▶ **Material for the task**
★ ★ ★ ★ ★

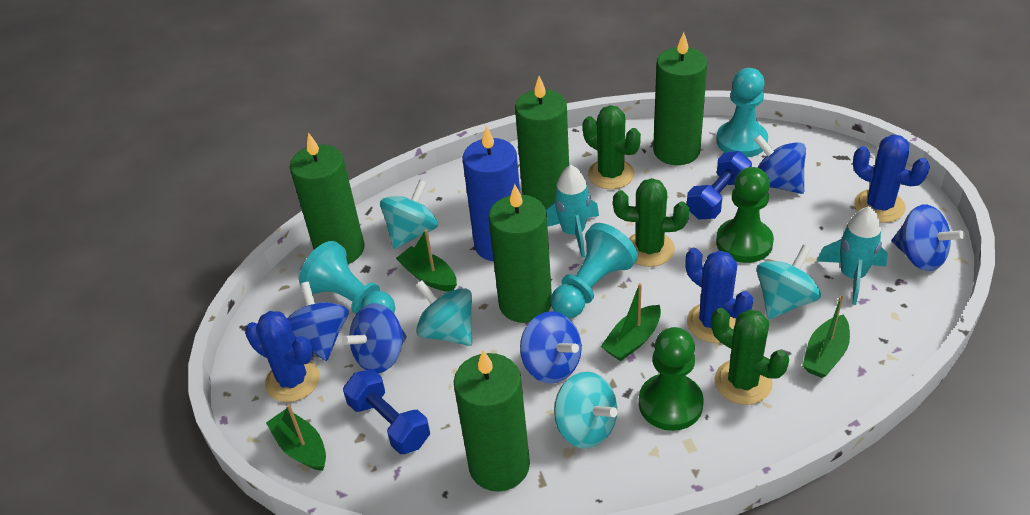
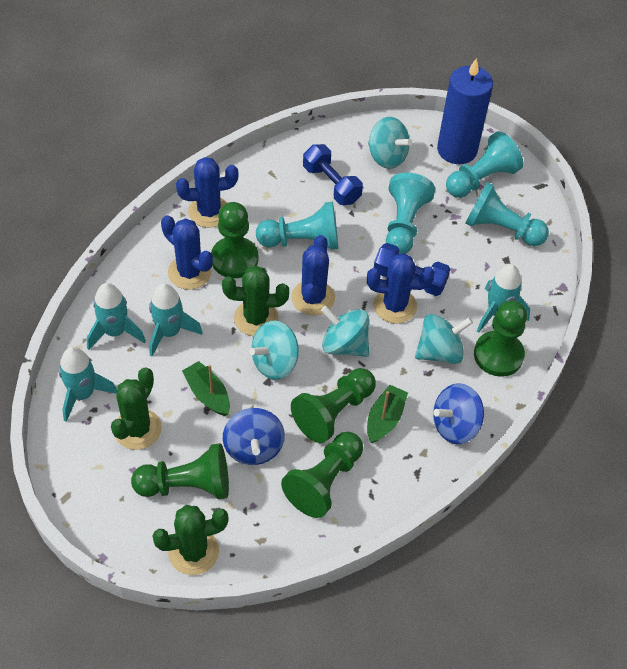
blue cactus: 3 -> 4
blue spinning top: 5 -> 2
green boat: 4 -> 2
green candle: 5 -> 0
green pawn: 2 -> 5
turquoise pawn: 3 -> 4
turquoise rocket: 2 -> 4

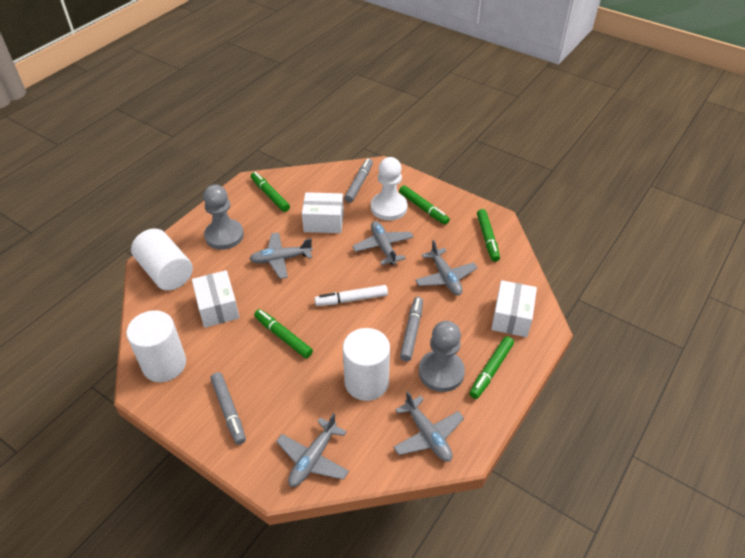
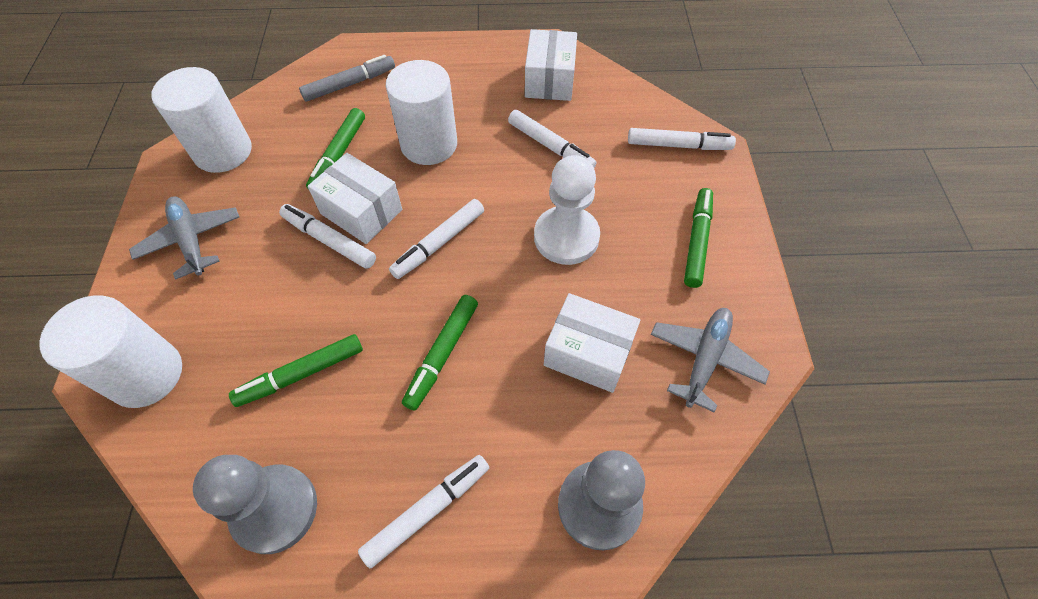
green marker: 5 -> 4
grey marker: 3 -> 1
grey plane: 5 -> 2
white marker: 1 -> 5

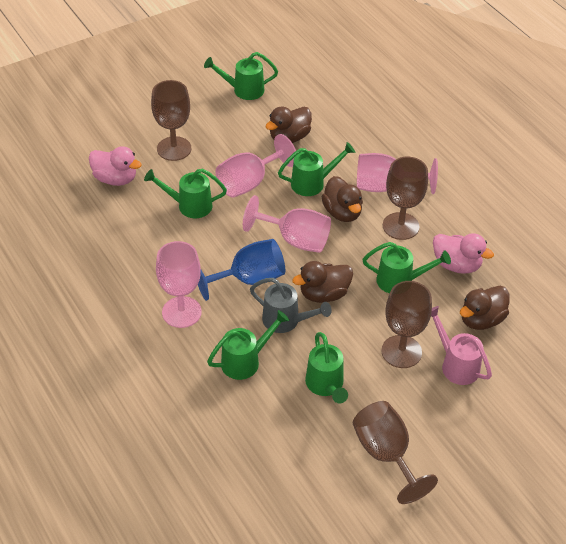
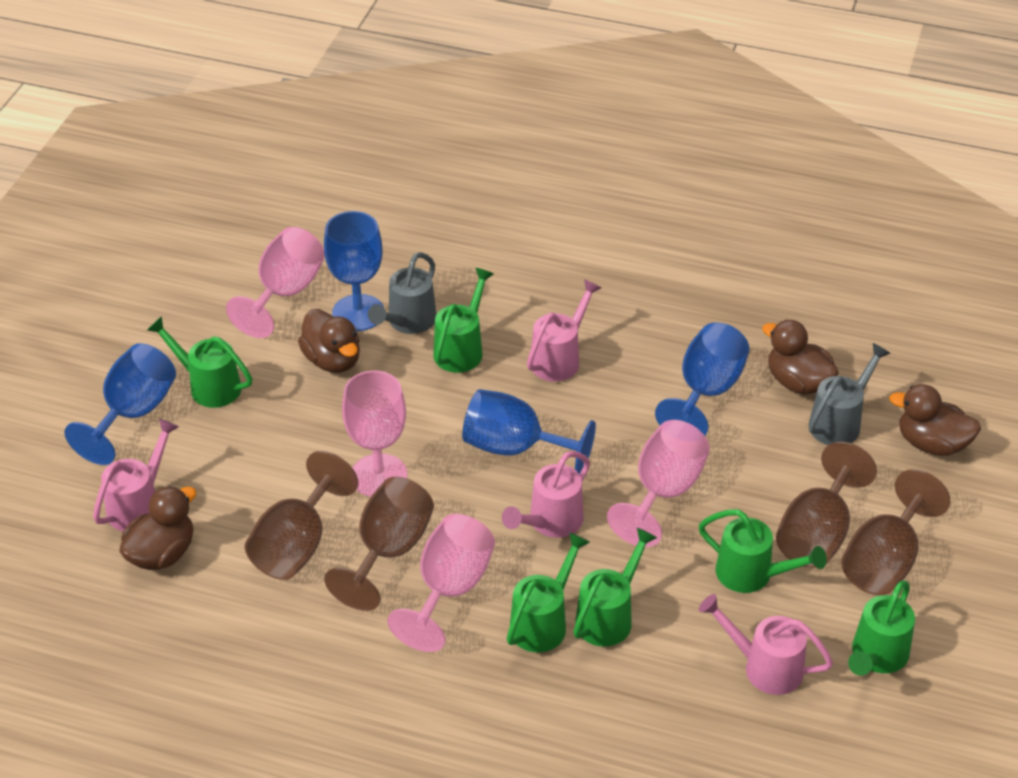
blue goblet: 1 -> 4
grey watering can: 1 -> 2
pink duck: 2 -> 0
pink watering can: 1 -> 4

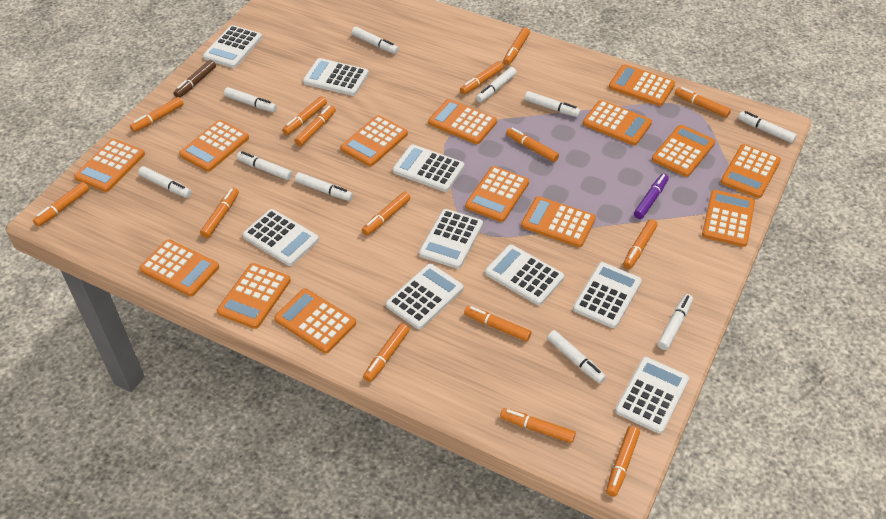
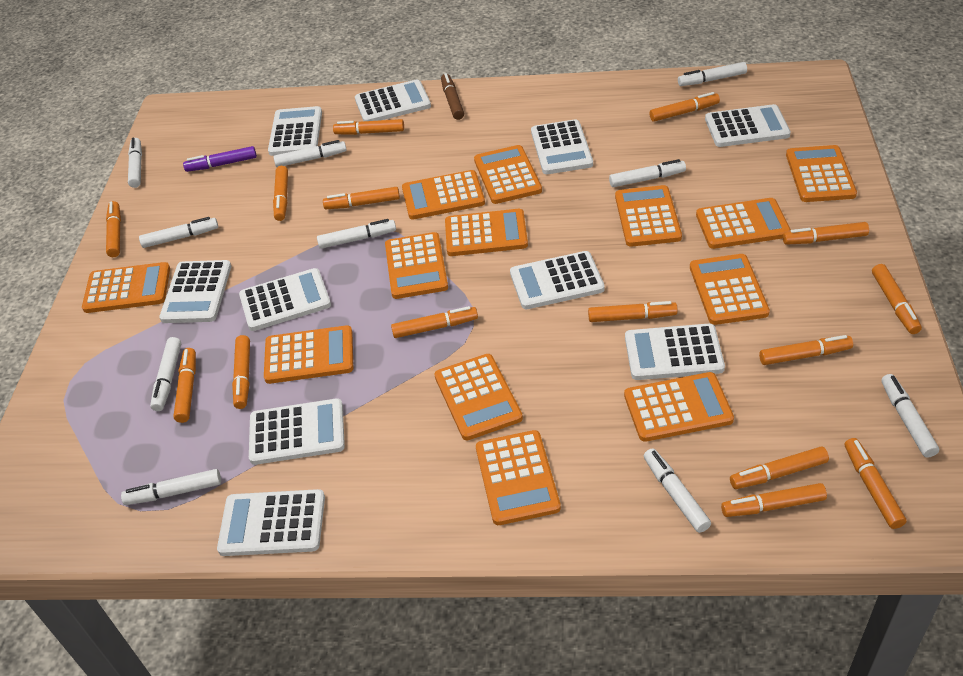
orange calculator: 14 -> 13
white calculator: 9 -> 10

★ ★ ★ ★ ★

▶ **What is expected**
Your answer should be one number: how many lines of the material include the word "marker".

▶ **Output**
3